::: Provided data

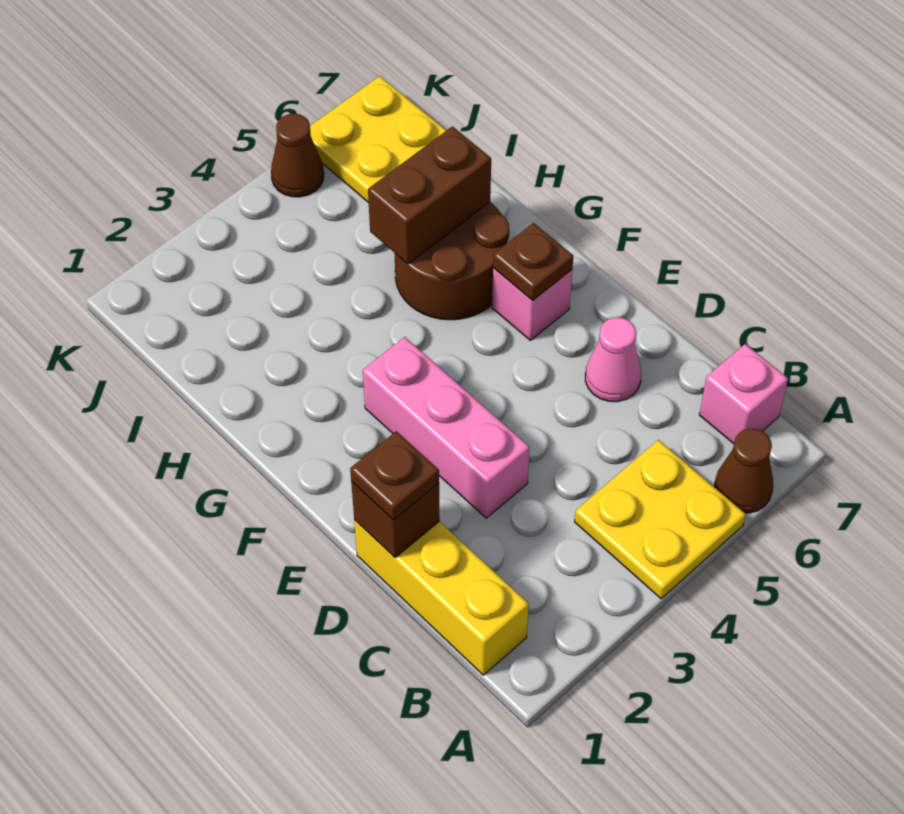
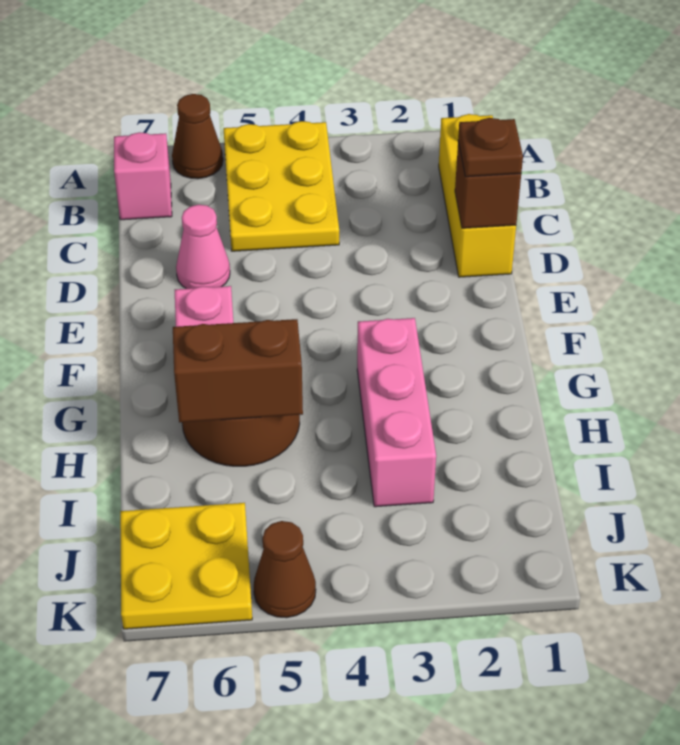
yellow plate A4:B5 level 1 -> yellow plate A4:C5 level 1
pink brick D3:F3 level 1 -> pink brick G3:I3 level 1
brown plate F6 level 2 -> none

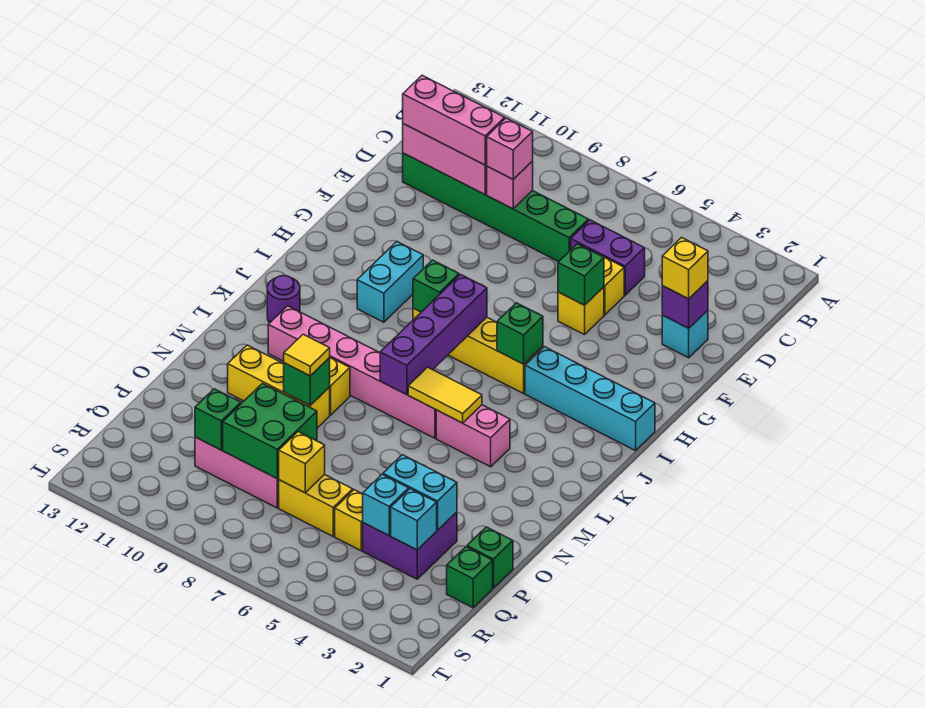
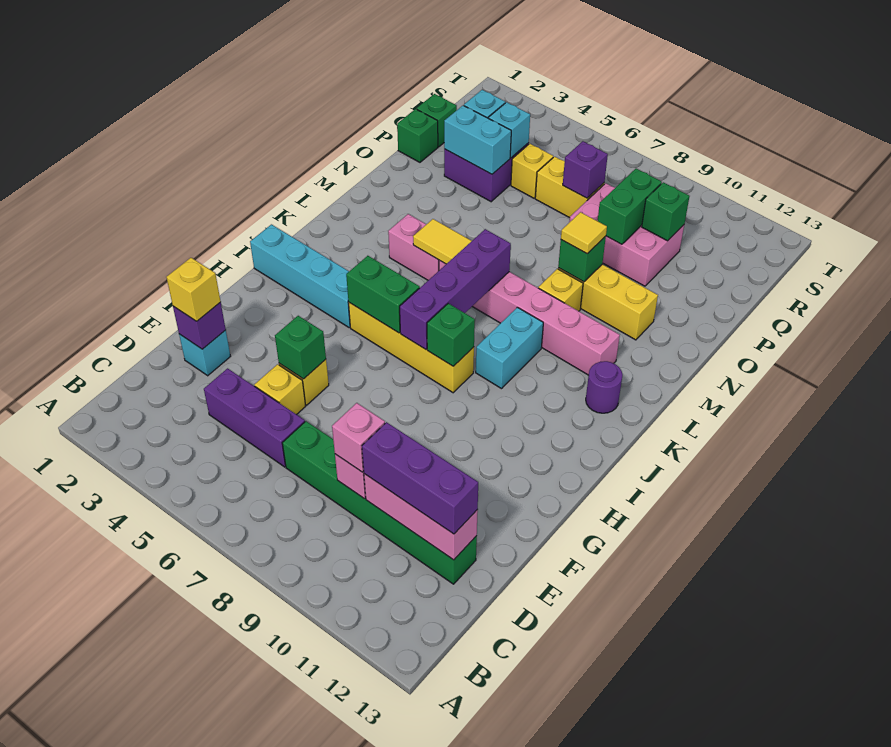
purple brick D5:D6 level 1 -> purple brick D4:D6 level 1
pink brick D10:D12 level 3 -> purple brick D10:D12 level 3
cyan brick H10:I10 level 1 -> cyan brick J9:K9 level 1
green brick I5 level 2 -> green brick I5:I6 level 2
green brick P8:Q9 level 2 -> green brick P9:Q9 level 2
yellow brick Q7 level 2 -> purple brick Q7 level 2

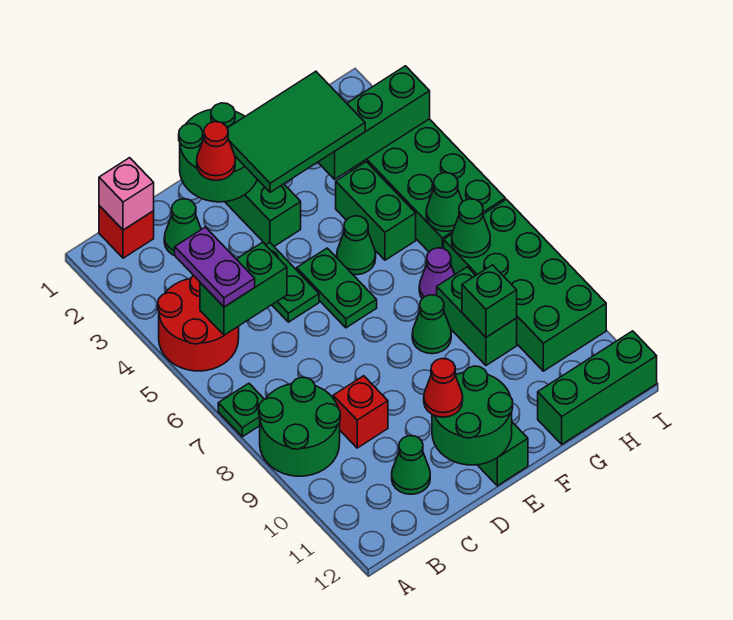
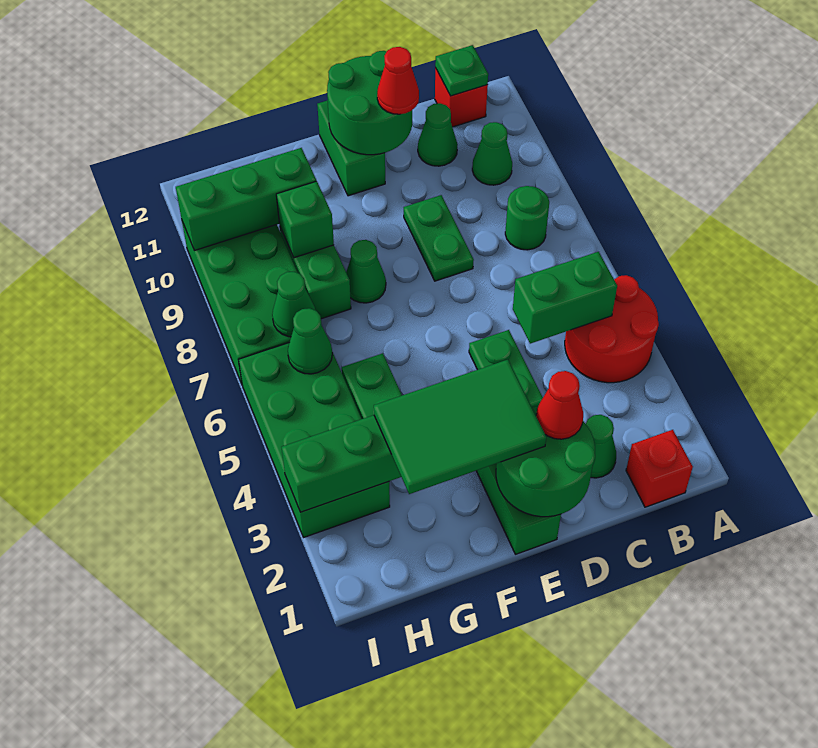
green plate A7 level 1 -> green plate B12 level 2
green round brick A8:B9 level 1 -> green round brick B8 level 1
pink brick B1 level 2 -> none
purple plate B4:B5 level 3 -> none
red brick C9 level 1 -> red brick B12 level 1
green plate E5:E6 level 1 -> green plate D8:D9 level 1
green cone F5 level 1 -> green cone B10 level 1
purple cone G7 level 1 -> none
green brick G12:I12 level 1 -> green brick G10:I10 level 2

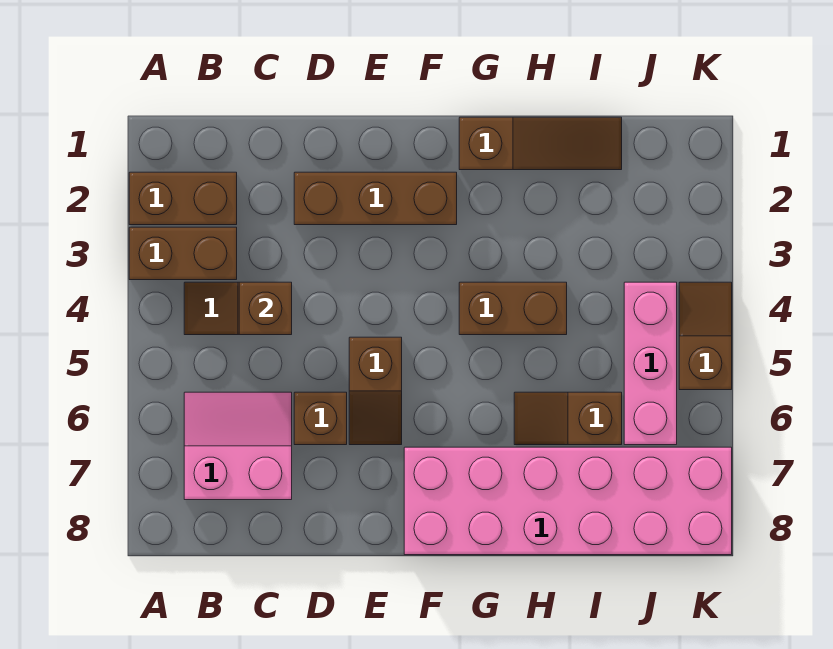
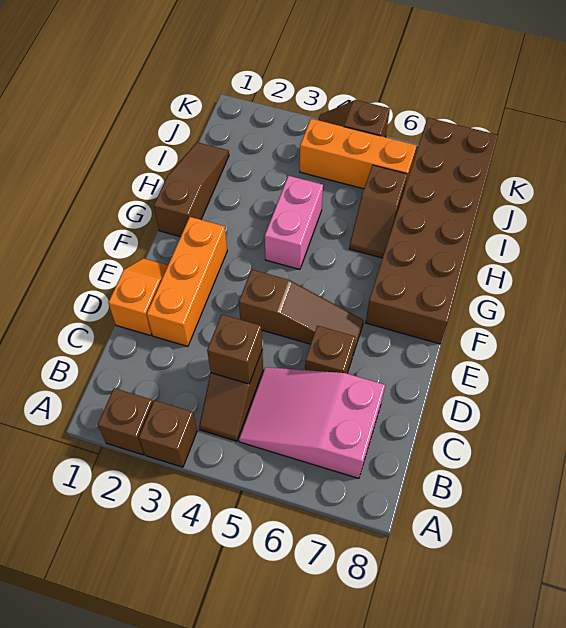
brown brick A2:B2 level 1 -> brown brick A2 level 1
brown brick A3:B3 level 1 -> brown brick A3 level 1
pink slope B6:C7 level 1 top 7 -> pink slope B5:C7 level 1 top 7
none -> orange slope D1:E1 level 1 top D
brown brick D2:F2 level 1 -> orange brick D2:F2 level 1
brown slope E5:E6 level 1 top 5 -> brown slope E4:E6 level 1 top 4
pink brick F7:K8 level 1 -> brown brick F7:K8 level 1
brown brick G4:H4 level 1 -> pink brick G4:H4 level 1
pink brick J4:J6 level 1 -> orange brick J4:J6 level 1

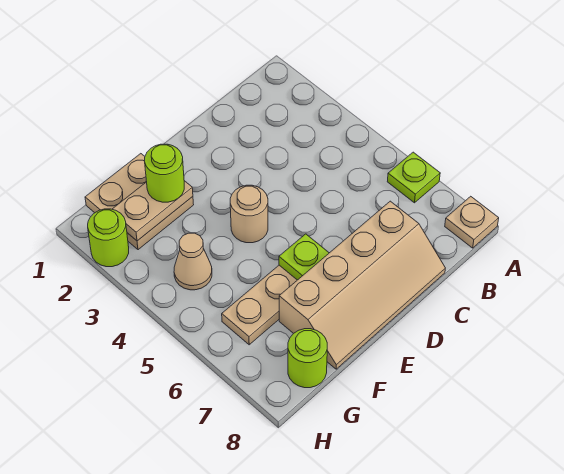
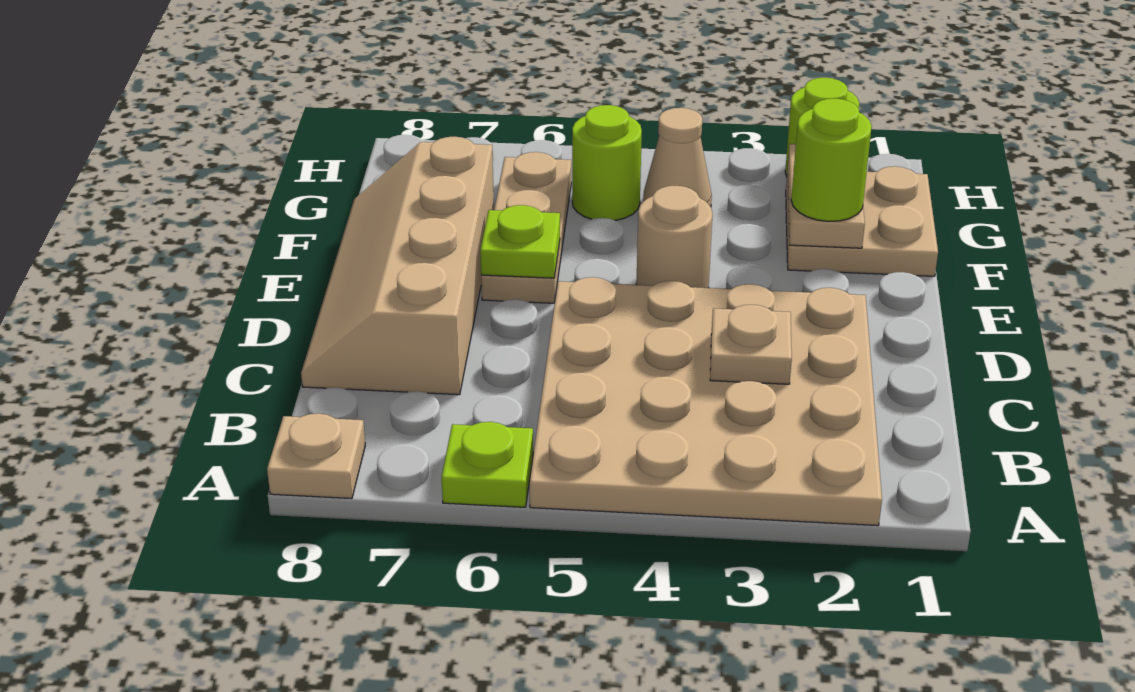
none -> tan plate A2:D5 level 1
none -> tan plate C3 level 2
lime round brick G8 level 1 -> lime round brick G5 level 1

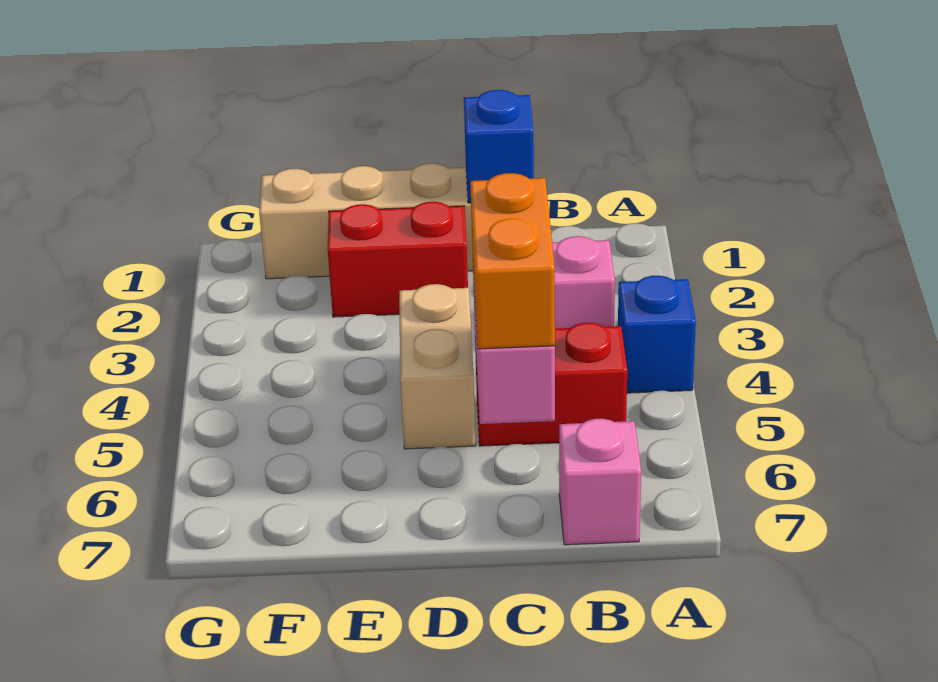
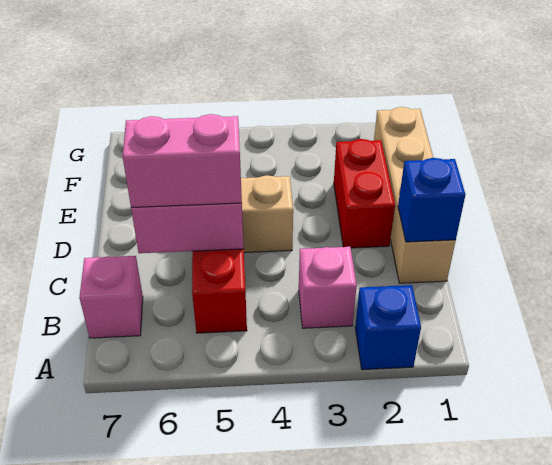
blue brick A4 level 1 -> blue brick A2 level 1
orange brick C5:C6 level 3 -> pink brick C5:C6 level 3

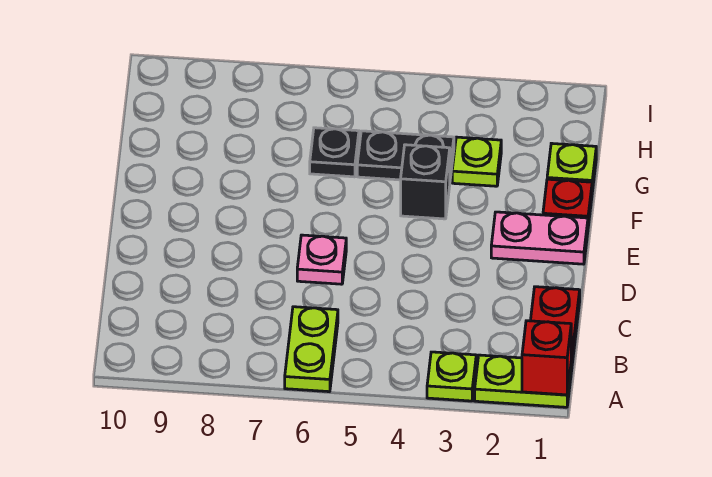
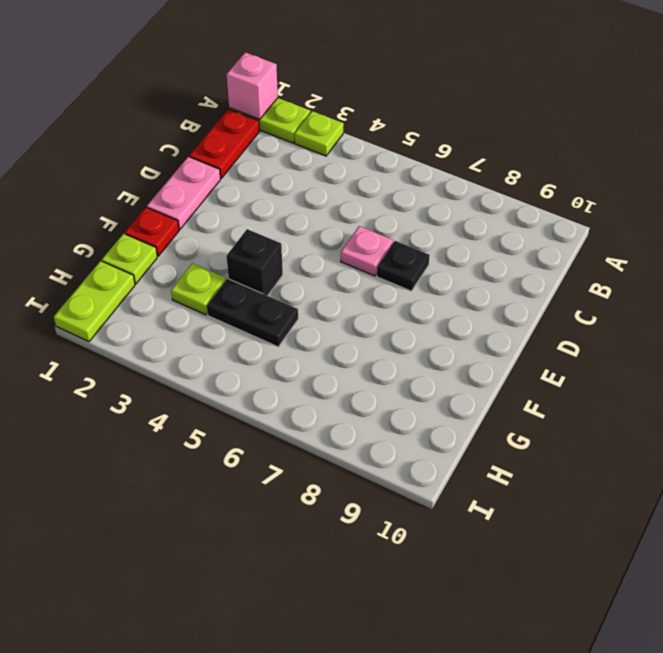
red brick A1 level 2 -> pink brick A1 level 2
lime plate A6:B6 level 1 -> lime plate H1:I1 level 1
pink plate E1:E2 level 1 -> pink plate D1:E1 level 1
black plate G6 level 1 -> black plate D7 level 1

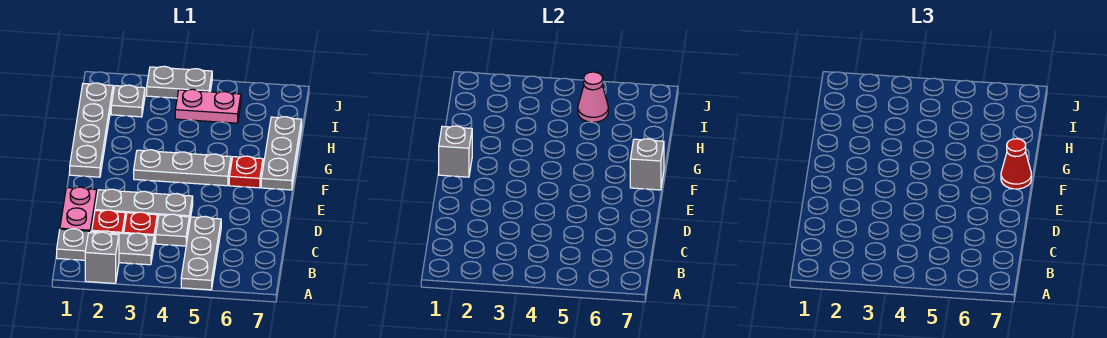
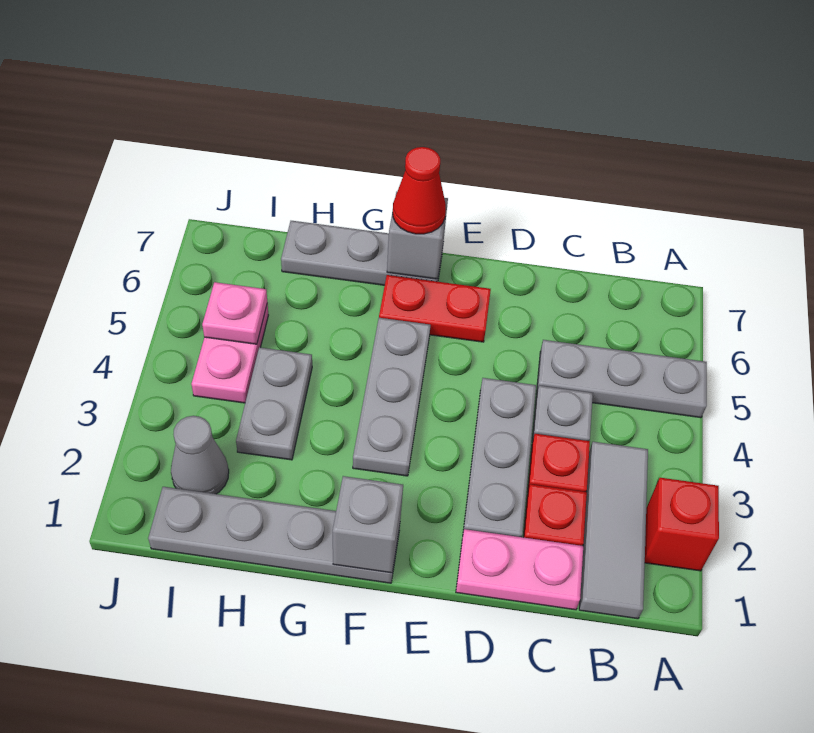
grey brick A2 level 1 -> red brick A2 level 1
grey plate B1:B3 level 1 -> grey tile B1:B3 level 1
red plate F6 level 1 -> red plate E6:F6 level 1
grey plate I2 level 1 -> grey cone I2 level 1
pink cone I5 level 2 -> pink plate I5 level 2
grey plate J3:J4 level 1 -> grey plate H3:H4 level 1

::::::

- **Instructions to follow**
Every entry is to be transcribed exactly, but the pictures are to be left out.

- **Finished exercise**
yellow plate A4:B5 level 1 -> yellow plate A4:C5 level 1
pink brick D3:F3 level 1 -> pink brick G3:I3 level 1
brown plate F6 level 2 -> none

purple brick D5:D6 level 1 -> purple brick D4:D6 level 1
pink brick D10:D12 level 3 -> purple brick D10:D12 level 3
cyan brick H10:I10 level 1 -> cyan brick J9:K9 level 1
green brick I5 level 2 -> green brick I5:I6 level 2
green brick P8:Q9 level 2 -> green brick P9:Q9 level 2
yellow brick Q7 level 2 -> purple brick Q7 level 2

green plate A7 level 1 -> green plate B12 level 2
green round brick A8:B9 level 1 -> green round brick B8 level 1
pink brick B1 level 2 -> none
purple plate B4:B5 level 3 -> none
red brick C9 level 1 -> red brick B12 level 1
green plate E5:E6 level 1 -> green plate D8:D9 level 1
green cone F5 level 1 -> green cone B10 level 1
purple cone G7 level 1 -> none
green brick G12:I12 level 1 -> green brick G10:I10 level 2

brown brick A2:B2 level 1 -> brown brick A2 level 1
brown brick A3:B3 level 1 -> brown brick A3 level 1
pink slope B6:C7 level 1 top 7 -> pink slope B5:C7 level 1 top 7
none -> orange slope D1:E1 level 1 top D
brown brick D2:F2 level 1 -> orange brick D2:F2 level 1
brown slope E5:E6 level 1 top 5 -> brown slope E4:E6 level 1 top 4
pink brick F7:K8 level 1 -> brown brick F7:K8 level 1
brown brick G4:H4 level 1 -> pink brick G4:H4 level 1
pink brick J4:J6 level 1 -> orange brick J4:J6 level 1

none -> tan plate A2:D5 level 1
none -> tan plate C3 level 2
lime round brick G8 level 1 -> lime round brick G5 level 1

blue brick A4 level 1 -> blue brick A2 level 1
orange brick C5:C6 level 3 -> pink brick C5:C6 level 3

red brick A1 level 2 -> pink brick A1 level 2
lime plate A6:B6 level 1 -> lime plate H1:I1 level 1
pink plate E1:E2 level 1 -> pink plate D1:E1 level 1
black plate G6 level 1 -> black plate D7 level 1

grey brick A2 level 1 -> red brick A2 level 1
grey plate B1:B3 level 1 -> grey tile B1:B3 level 1
red plate F6 level 1 -> red plate E6:F6 level 1
grey plate I2 level 1 -> grey cone I2 level 1
pink cone I5 level 2 -> pink plate I5 level 2
grey plate J3:J4 level 1 -> grey plate H3:H4 level 1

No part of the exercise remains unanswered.